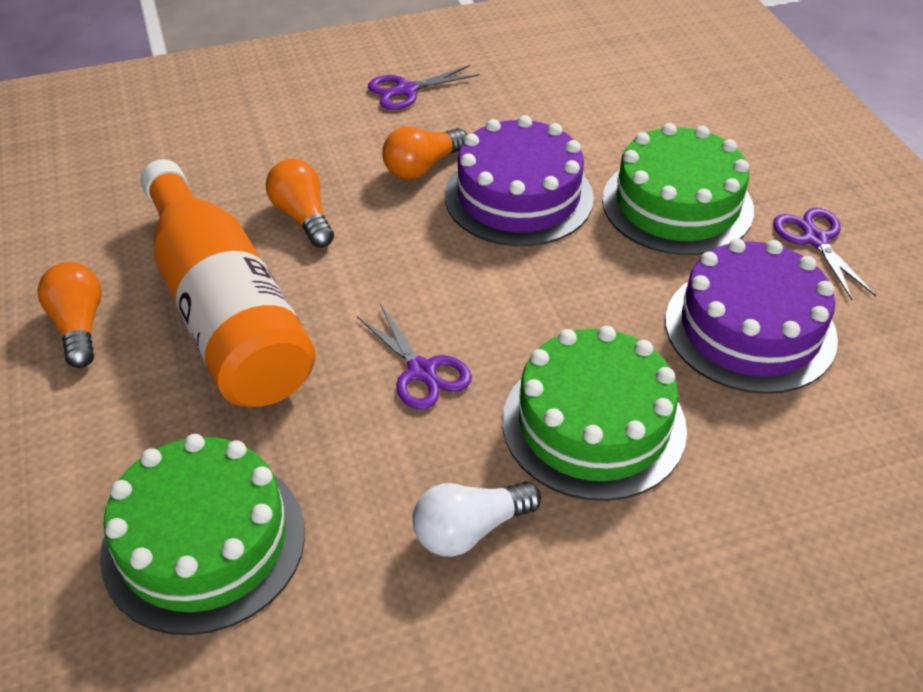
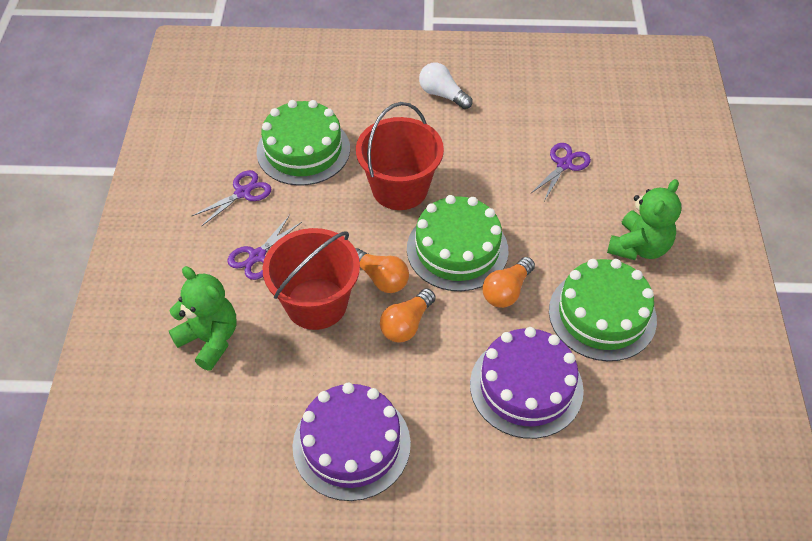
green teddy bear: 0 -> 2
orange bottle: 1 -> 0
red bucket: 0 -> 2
...
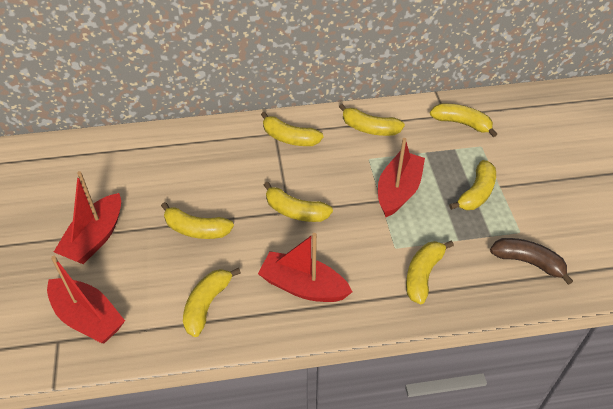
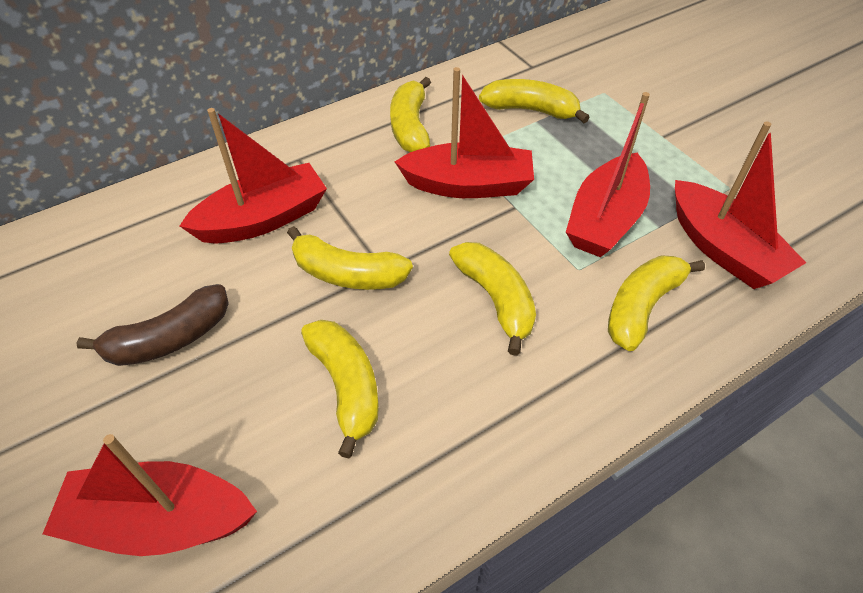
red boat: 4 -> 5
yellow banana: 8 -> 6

- **EXERCISE OBJECTIVE**
When the line with "green teddy bear: 0 -> 2" is reached in the data above, begin copying, and stop after the line with "red bucket: 0 -> 2"; copy each line exactly, both ends included.

- **REPLY TO THE EXERCISE**
green teddy bear: 0 -> 2
orange bottle: 1 -> 0
red bucket: 0 -> 2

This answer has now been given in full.